Problem | Output only this range of the data below: the line that contains "SW106: button (+3V3, GND) -> button (GND, W4)" through the final line, both ends included, each retyped exactly.

(Recorded data)
____

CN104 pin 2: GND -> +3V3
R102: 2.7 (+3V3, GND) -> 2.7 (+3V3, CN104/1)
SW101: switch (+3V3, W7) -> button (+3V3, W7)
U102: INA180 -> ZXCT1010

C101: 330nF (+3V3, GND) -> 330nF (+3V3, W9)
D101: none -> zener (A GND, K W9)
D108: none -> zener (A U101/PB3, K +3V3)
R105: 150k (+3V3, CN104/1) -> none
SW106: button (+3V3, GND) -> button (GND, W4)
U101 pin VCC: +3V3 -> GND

____

Your solution |
SW106: button (+3V3, GND) -> button (GND, W4)
U101 pin VCC: +3V3 -> GND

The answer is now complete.